==== Data provided

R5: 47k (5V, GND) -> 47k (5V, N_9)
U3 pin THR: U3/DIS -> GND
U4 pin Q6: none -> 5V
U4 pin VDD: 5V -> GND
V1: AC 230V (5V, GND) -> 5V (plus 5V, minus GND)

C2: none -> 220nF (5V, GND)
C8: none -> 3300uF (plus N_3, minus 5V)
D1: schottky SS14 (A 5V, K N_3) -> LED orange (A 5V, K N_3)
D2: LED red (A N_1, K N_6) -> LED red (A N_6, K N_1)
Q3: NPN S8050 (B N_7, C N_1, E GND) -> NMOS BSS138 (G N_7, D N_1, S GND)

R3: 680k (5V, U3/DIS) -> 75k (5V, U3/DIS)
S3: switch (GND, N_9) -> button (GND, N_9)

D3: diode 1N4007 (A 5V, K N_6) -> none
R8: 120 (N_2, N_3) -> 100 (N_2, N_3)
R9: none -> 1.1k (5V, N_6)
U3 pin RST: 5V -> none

========
==== Data provided

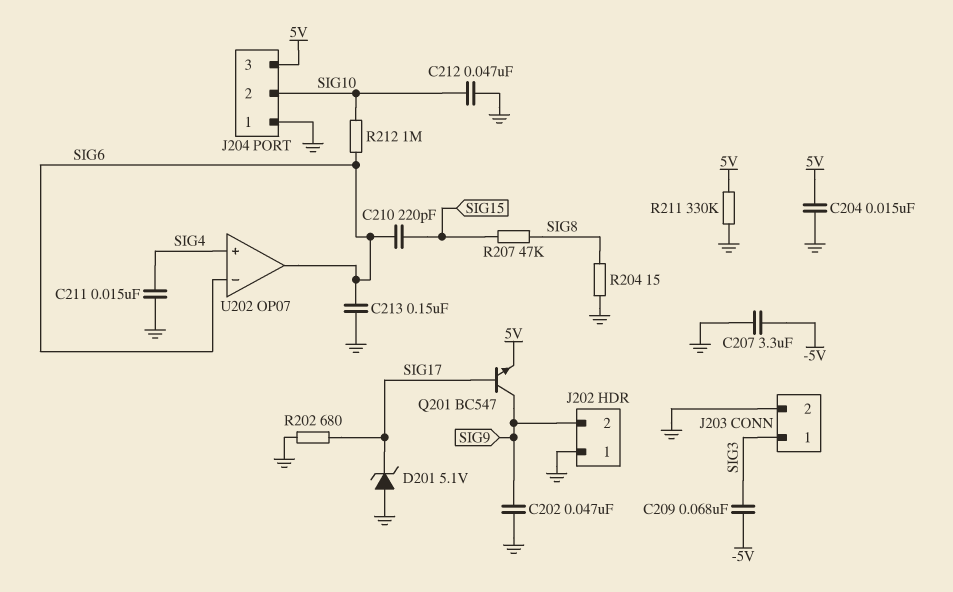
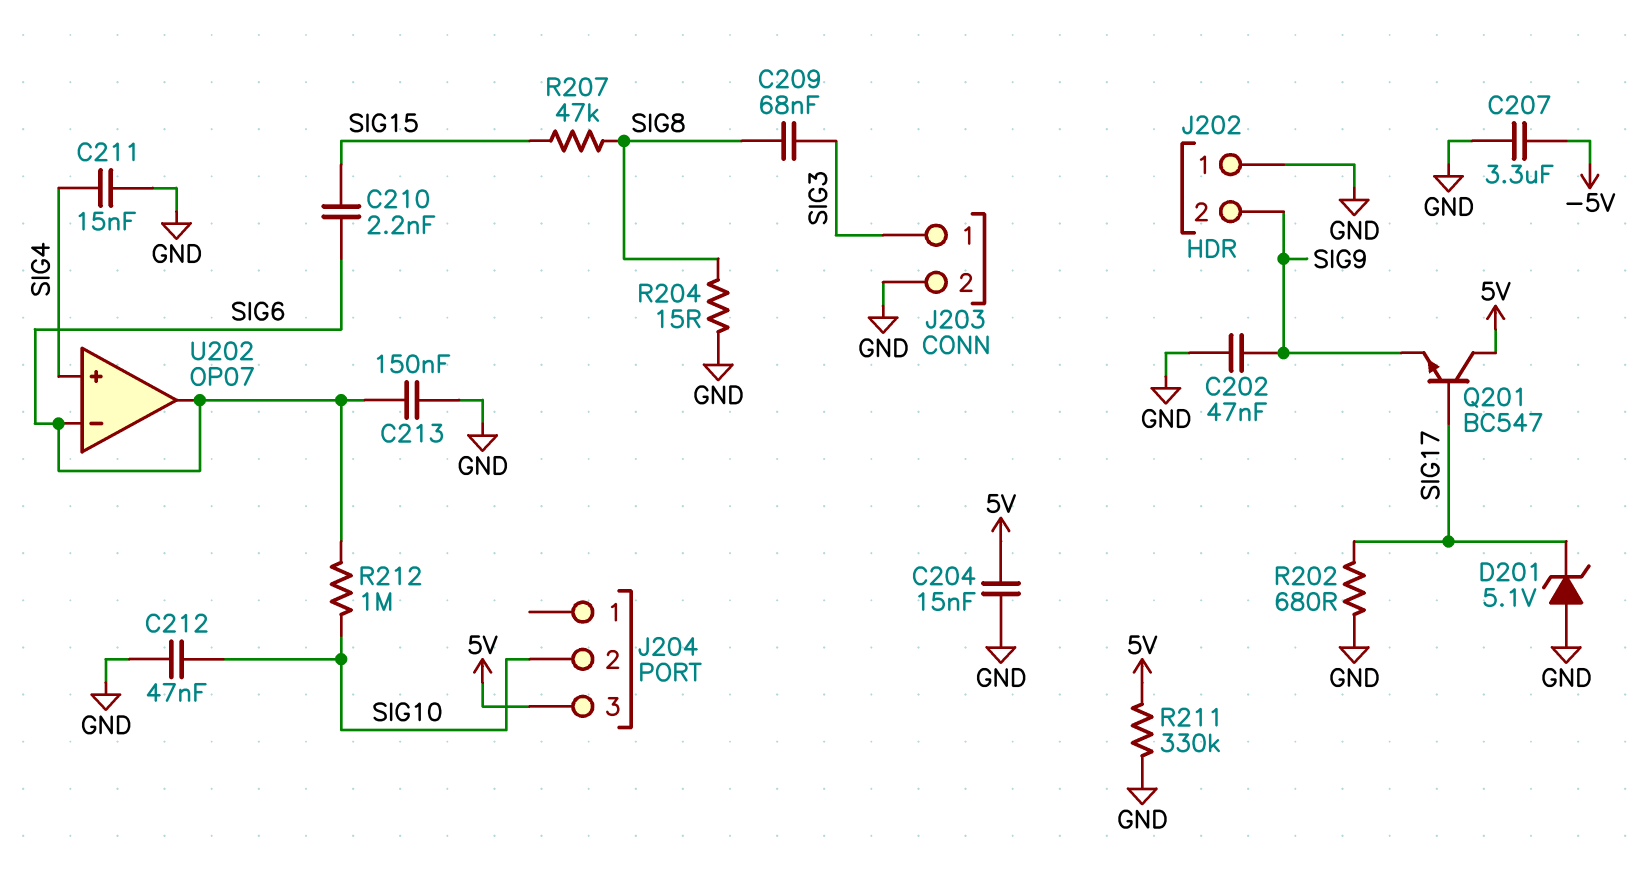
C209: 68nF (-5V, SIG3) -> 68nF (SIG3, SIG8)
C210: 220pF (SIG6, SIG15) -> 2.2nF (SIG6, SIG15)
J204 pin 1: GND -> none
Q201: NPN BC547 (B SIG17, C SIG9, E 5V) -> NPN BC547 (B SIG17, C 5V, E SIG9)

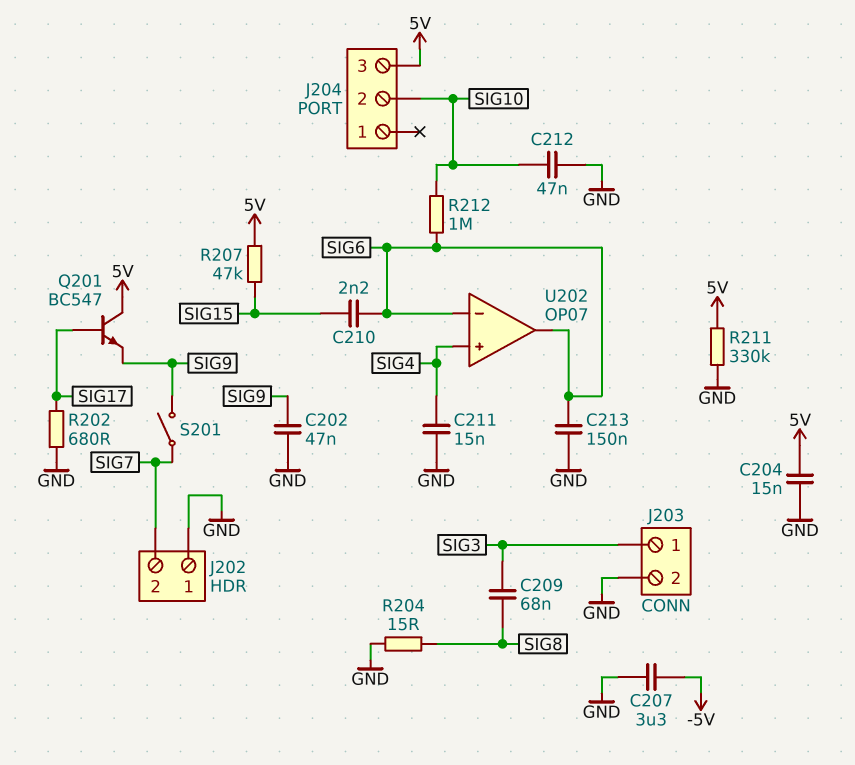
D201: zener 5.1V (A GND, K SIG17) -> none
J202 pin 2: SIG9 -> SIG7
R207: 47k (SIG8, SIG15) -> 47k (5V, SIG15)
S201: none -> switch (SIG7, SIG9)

========
==== Data provided

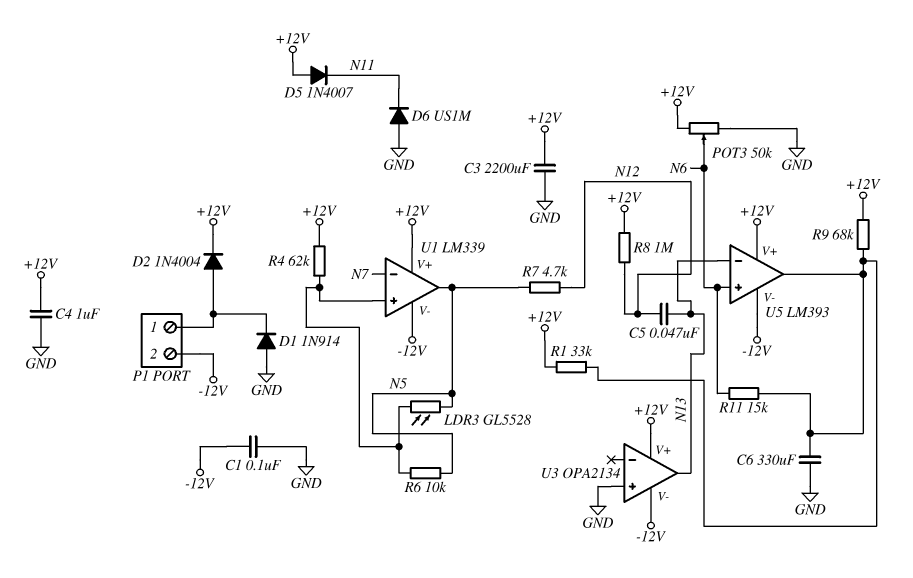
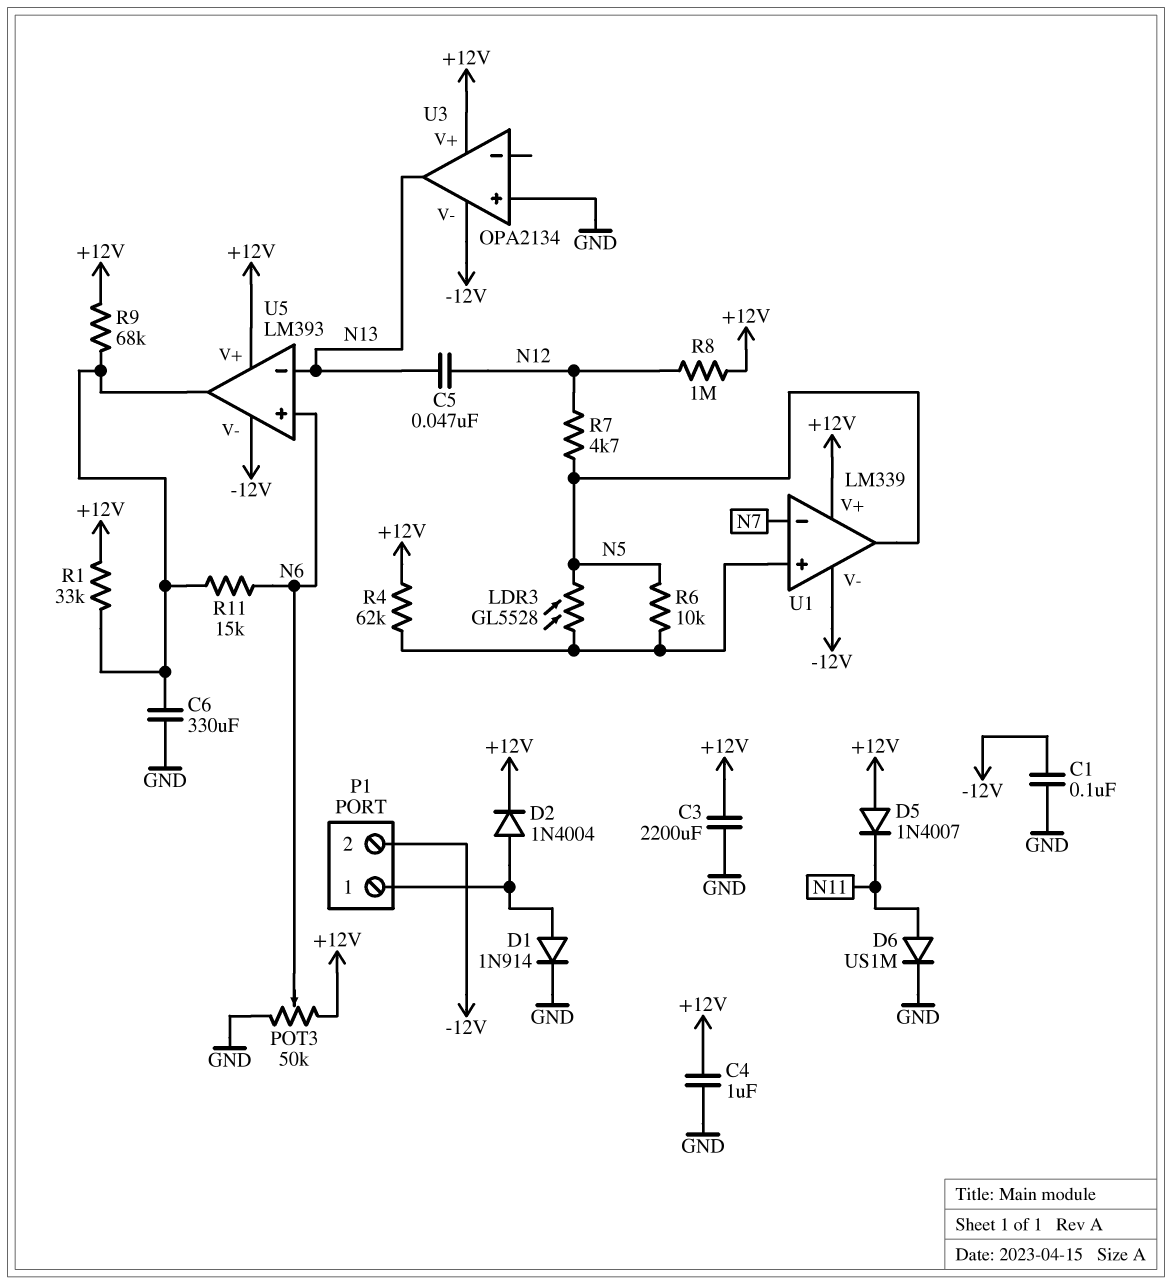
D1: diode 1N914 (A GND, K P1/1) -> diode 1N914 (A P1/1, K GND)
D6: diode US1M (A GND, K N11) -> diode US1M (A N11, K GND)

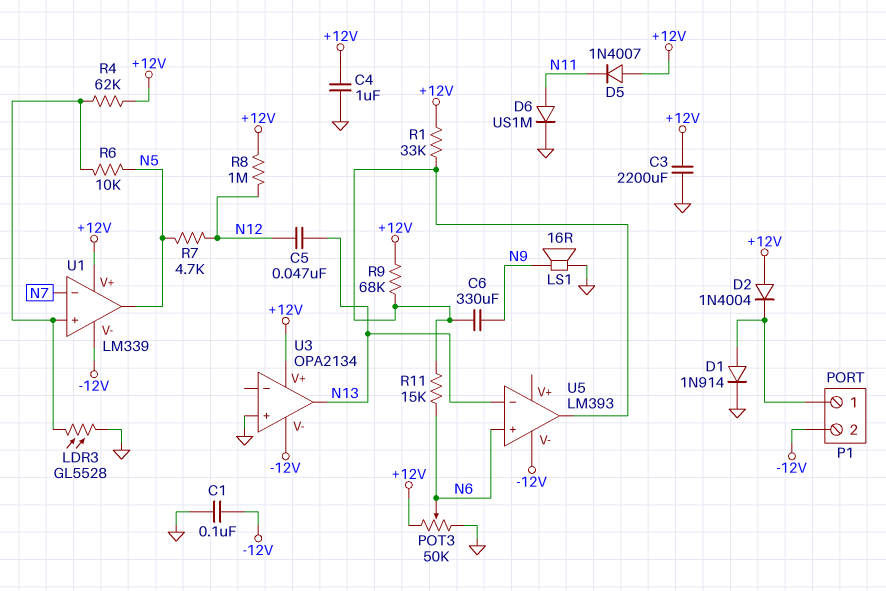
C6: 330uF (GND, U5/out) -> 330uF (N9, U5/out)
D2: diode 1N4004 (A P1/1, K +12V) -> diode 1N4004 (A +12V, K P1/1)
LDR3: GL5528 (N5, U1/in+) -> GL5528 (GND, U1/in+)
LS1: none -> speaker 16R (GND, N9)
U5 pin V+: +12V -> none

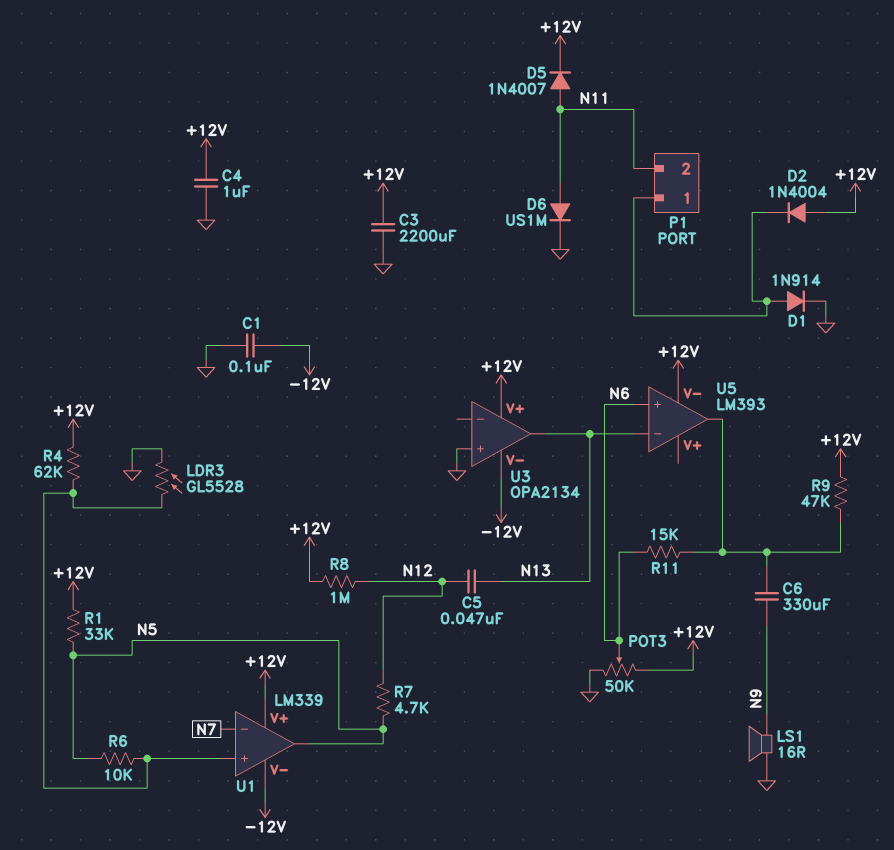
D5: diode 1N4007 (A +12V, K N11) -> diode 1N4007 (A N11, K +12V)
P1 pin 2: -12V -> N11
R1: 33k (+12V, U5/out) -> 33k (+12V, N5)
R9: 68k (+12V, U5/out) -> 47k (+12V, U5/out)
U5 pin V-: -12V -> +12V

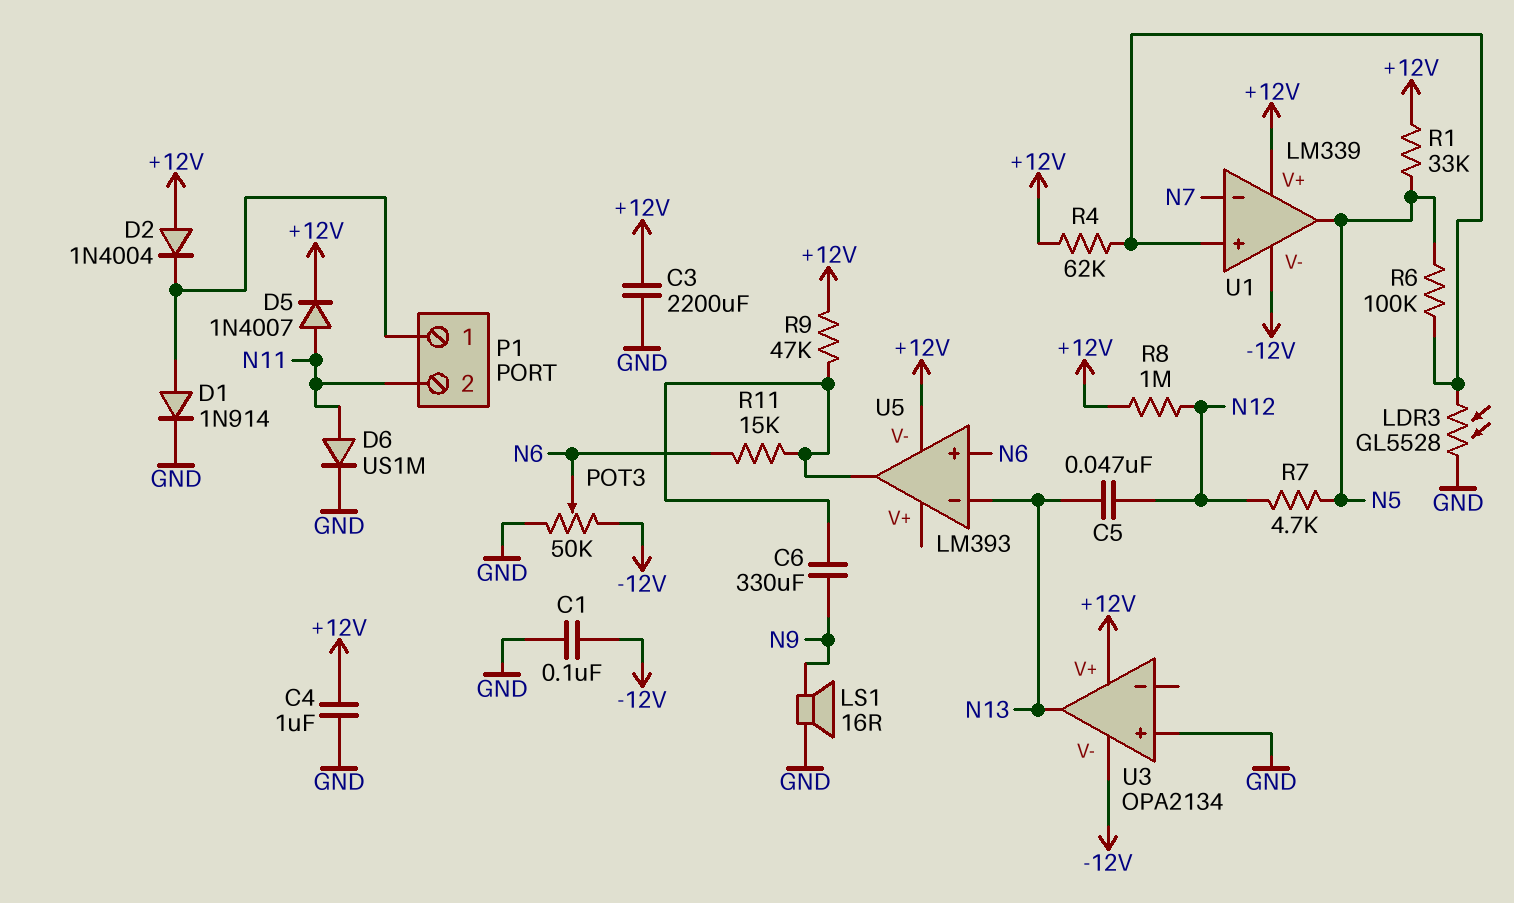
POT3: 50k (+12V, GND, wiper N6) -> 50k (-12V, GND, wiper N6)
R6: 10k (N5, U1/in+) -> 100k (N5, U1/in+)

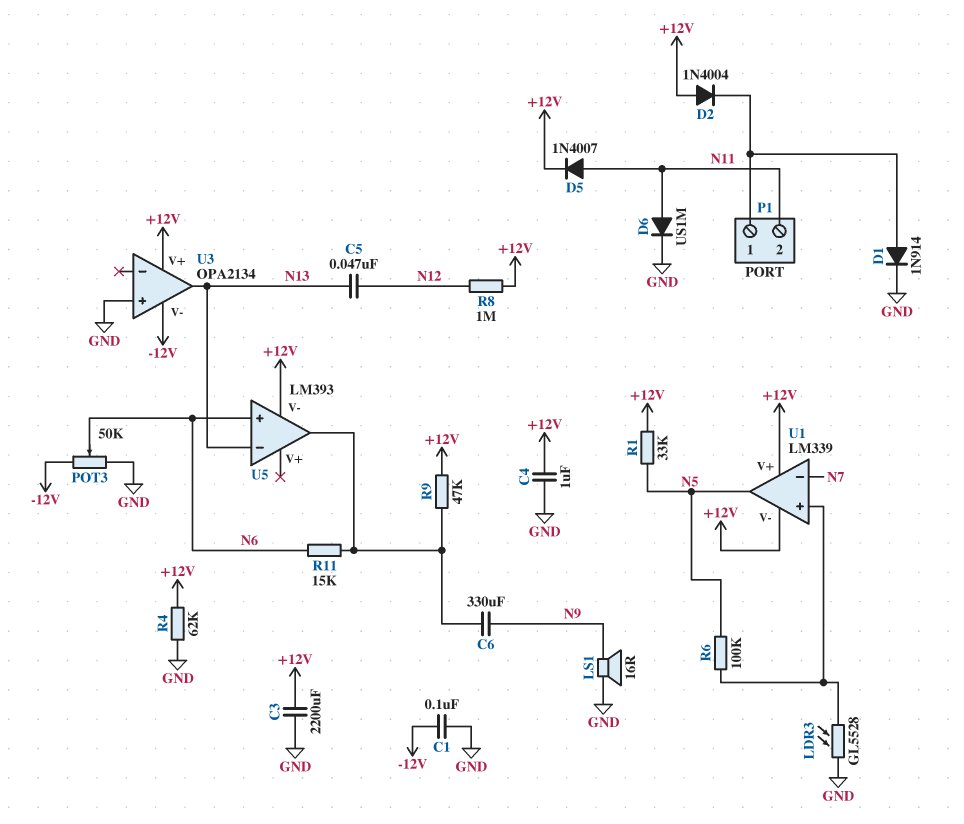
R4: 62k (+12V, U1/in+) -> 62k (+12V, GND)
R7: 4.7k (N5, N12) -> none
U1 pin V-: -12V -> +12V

========

**What to produce:** Nothing but the lines above from the one that has "U5 pin V+: +12V -> none" down to the one that has "U1 pin V-: -12V -> +12V" belongs in the answer, copied exactly, without pictures.

**Solution below:**
U5 pin V+: +12V -> none

D5: diode 1N4007 (A +12V, K N11) -> diode 1N4007 (A N11, K +12V)
P1 pin 2: -12V -> N11
R1: 33k (+12V, U5/out) -> 33k (+12V, N5)
R9: 68k (+12V, U5/out) -> 47k (+12V, U5/out)
U5 pin V-: -12V -> +12V

POT3: 50k (+12V, GND, wiper N6) -> 50k (-12V, GND, wiper N6)
R6: 10k (N5, U1/in+) -> 100k (N5, U1/in+)

R4: 62k (+12V, U1/in+) -> 62k (+12V, GND)
R7: 4.7k (N5, N12) -> none
U1 pin V-: -12V -> +12V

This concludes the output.